*** Block opens ***
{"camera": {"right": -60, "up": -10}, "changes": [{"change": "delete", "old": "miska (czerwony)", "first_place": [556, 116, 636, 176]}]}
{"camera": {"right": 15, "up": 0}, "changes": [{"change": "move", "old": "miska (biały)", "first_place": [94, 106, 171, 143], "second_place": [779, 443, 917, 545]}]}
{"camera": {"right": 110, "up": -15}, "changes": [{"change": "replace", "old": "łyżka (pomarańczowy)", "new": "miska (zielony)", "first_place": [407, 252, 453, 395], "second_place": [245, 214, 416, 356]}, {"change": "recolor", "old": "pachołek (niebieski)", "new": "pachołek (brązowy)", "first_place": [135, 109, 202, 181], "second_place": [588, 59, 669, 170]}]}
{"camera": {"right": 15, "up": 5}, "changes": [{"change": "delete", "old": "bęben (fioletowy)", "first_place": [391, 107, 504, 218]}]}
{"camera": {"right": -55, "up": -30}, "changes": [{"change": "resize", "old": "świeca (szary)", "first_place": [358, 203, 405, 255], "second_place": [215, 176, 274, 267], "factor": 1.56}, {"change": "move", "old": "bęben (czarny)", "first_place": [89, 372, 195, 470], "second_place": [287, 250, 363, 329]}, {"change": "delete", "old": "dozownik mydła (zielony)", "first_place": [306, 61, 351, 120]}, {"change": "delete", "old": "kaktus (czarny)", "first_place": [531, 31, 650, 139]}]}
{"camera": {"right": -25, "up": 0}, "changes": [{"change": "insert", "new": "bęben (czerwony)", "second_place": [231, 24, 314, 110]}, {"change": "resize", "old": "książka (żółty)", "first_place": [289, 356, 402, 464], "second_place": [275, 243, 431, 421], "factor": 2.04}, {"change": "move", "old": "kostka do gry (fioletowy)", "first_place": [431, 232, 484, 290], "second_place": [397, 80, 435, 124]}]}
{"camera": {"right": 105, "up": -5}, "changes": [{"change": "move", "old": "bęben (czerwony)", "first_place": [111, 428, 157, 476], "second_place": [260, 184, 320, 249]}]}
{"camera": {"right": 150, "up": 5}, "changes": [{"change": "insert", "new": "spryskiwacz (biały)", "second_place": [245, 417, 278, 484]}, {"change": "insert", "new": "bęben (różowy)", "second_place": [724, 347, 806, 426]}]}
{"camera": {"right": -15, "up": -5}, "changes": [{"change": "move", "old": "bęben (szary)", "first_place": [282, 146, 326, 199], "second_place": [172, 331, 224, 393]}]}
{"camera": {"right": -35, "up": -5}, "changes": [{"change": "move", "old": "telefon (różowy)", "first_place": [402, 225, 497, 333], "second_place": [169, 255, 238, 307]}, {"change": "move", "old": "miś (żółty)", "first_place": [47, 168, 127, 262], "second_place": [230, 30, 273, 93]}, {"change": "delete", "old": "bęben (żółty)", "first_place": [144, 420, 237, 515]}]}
*** Block closes ***
(Brief) Would you copy the whole listing exactly?

(Your solution)
{"camera": {"right": -60, "up": -10}, "changes": [{"change": "delete", "old": "miska (czerwony)", "first_place": [556, 116, 636, 176]}]}
{"camera": {"right": 15, "up": 0}, "changes": [{"change": "move", "old": "miska (biały)", "first_place": [94, 106, 171, 143], "second_place": [779, 443, 917, 545]}]}
{"camera": {"right": 110, "up": -15}, "changes": [{"change": "replace", "old": "łyżka (pomarańczowy)", "new": "miska (zielony)", "first_place": [407, 252, 453, 395], "second_place": [245, 214, 416, 356]}, {"change": "recolor", "old": "pachołek (niebieski)", "new": "pachołek (brązowy)", "first_place": [135, 109, 202, 181], "second_place": [588, 59, 669, 170]}]}
{"camera": {"right": 15, "up": 5}, "changes": [{"change": "delete", "old": "bęben (fioletowy)", "first_place": [391, 107, 504, 218]}]}
{"camera": {"right": -55, "up": -30}, "changes": [{"change": "resize", "old": "świeca (szary)", "first_place": [358, 203, 405, 255], "second_place": [215, 176, 274, 267], "factor": 1.56}, {"change": "move", "old": "bęben (czarny)", "first_place": [89, 372, 195, 470], "second_place": [287, 250, 363, 329]}, {"change": "delete", "old": "dozownik mydła (zielony)", "first_place": [306, 61, 351, 120]}, {"change": "delete", "old": "kaktus (czarny)", "first_place": [531, 31, 650, 139]}]}
{"camera": {"right": -25, "up": 0}, "changes": [{"change": "insert", "new": "bęben (czerwony)", "second_place": [231, 24, 314, 110]}, {"change": "resize", "old": "książka (żółty)", "first_place": [289, 356, 402, 464], "second_place": [275, 243, 431, 421], "factor": 2.04}, {"change": "move", "old": "kostka do gry (fioletowy)", "first_place": [431, 232, 484, 290], "second_place": [397, 80, 435, 124]}]}
{"camera": {"right": 105, "up": -5}, "changes": [{"change": "move", "old": "bęben (czerwony)", "first_place": [111, 428, 157, 476], "second_place": [260, 184, 320, 249]}]}
{"camera": {"right": 150, "up": 5}, "changes": [{"change": "insert", "new": "spryskiwacz (biały)", "second_place": [245, 417, 278, 484]}, {"change": "insert", "new": "bęben (różowy)", "second_place": [724, 347, 806, 426]}]}
{"camera": {"right": -15, "up": -5}, "changes": [{"change": "move", "old": "bęben (szary)", "first_place": [282, 146, 326, 199], "second_place": [172, 331, 224, 393]}]}
{"camera": {"right": -35, "up": -5}, "changes": [{"change": "move", "old": "telefon (różowy)", "first_place": [402, 225, 497, 333], "second_place": [169, 255, 238, 307]}, {"change": "move", "old": "miś (żółty)", "first_place": [47, 168, 127, 262], "second_place": [230, 30, 273, 93]}, {"change": "delete", "old": "bęben (żółty)", "first_place": [144, 420, 237, 515]}]}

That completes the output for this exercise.